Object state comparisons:
=-=-=
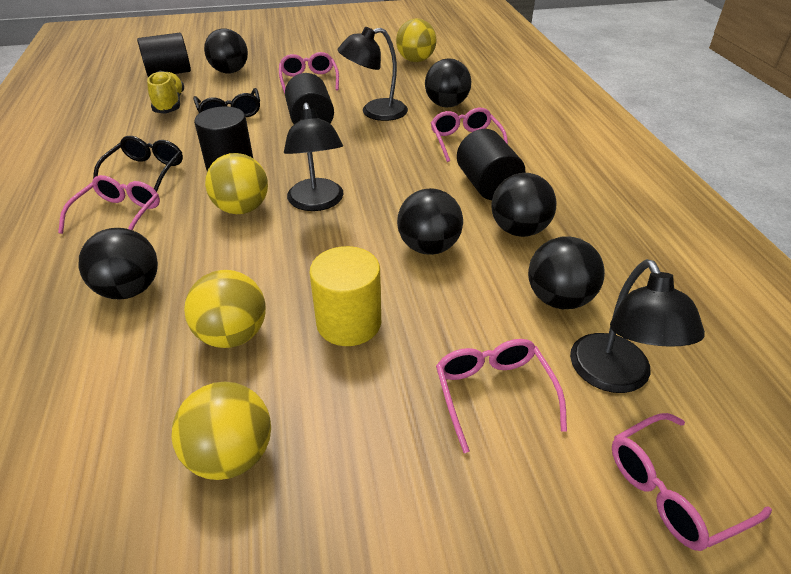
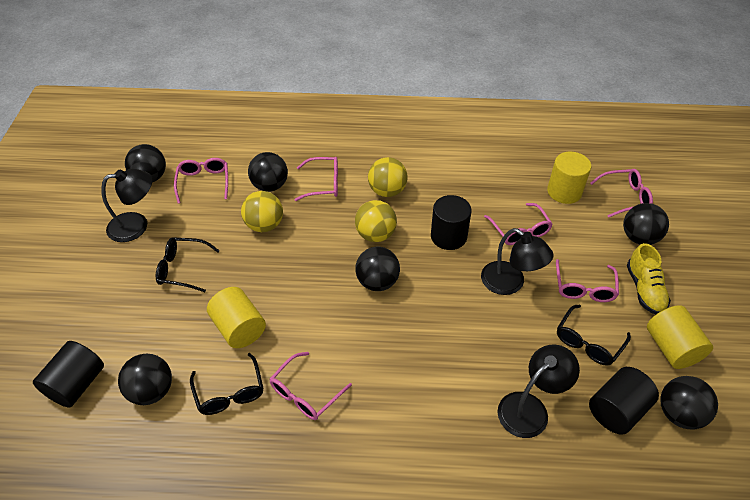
black cylinder: 4 -> 3
black glasses: 2 -> 3
pink glasses: 5 -> 6
yellow ball: 4 -> 3
yellow cylinder: 1 -> 3

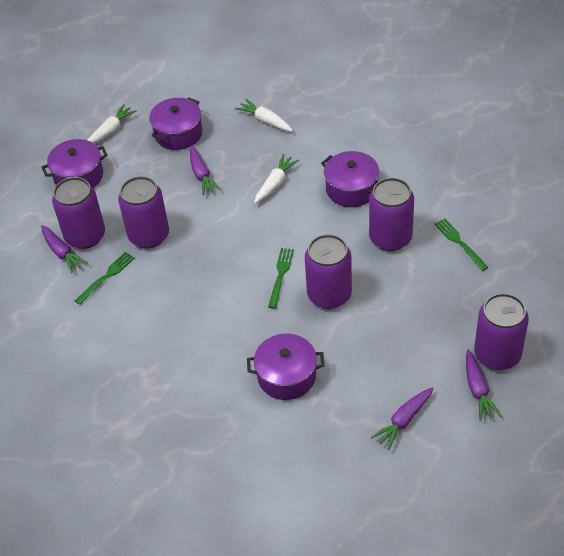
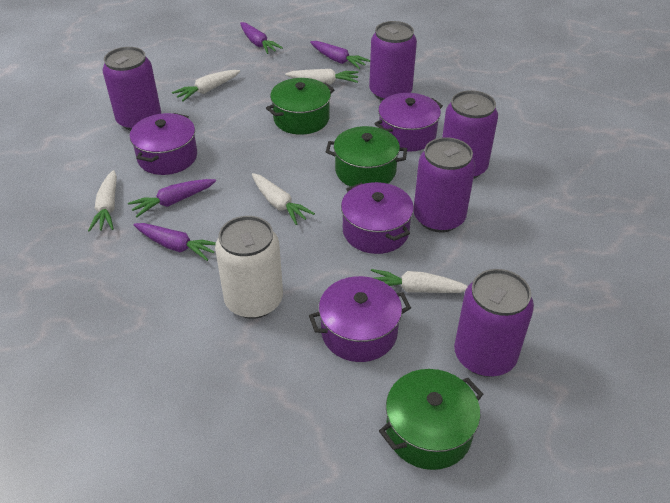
green fork: 3 -> 0
green pot: 0 -> 3
white can: 0 -> 1
white carrot: 3 -> 5

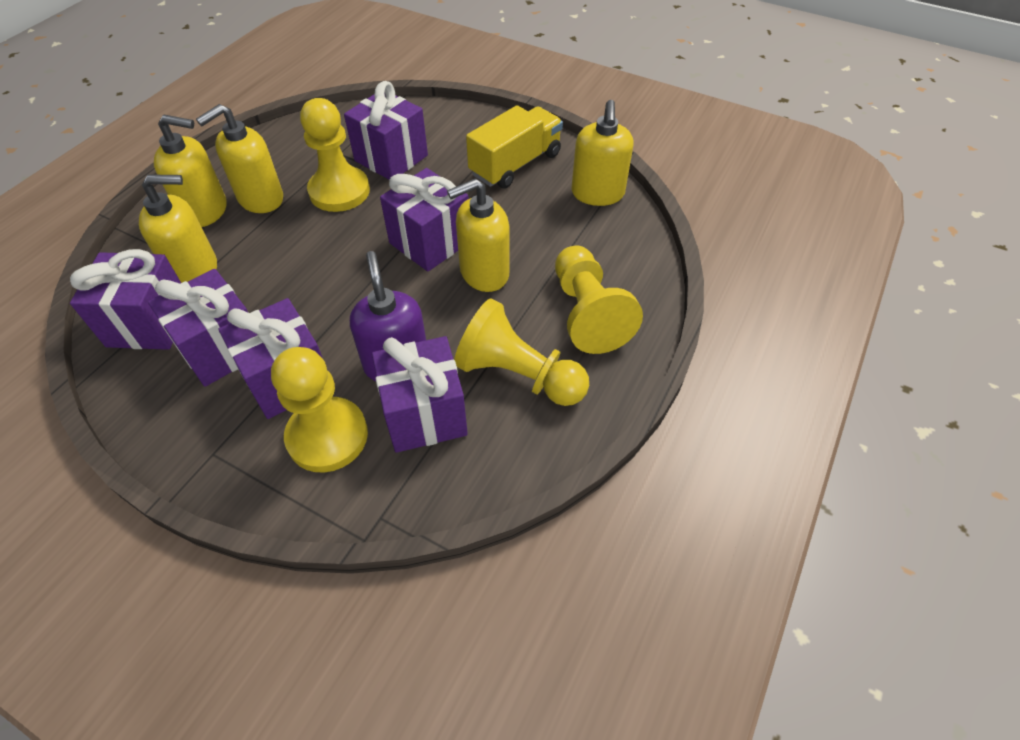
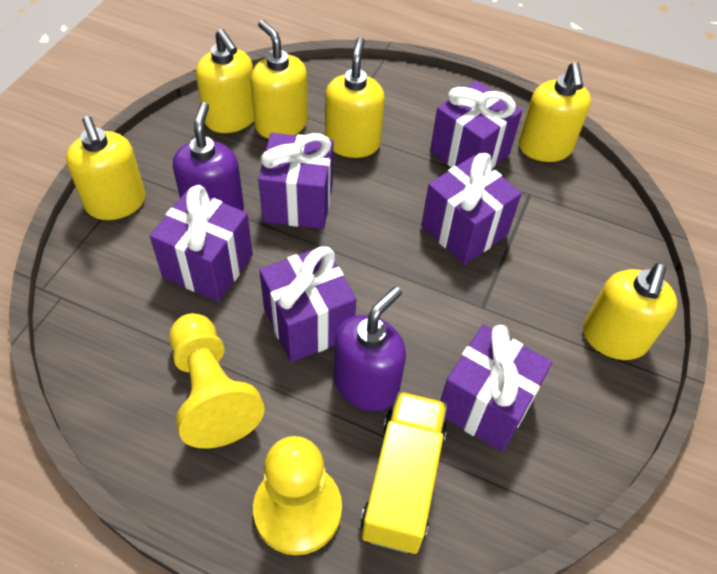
purple soap dispenser: 1 -> 2
yellow pawn: 4 -> 2
yellow soap dispenser: 5 -> 6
=-=-=
* [Exercise description]:
Output the entries above verbatim, leaving out images.

* [Exercise response]:
black cylinder: 4 -> 3
black glasses: 2 -> 3
pink glasses: 5 -> 6
yellow ball: 4 -> 3
yellow cylinder: 1 -> 3

green fork: 3 -> 0
green pot: 0 -> 3
white can: 0 -> 1
white carrot: 3 -> 5

purple soap dispenser: 1 -> 2
yellow pawn: 4 -> 2
yellow soap dispenser: 5 -> 6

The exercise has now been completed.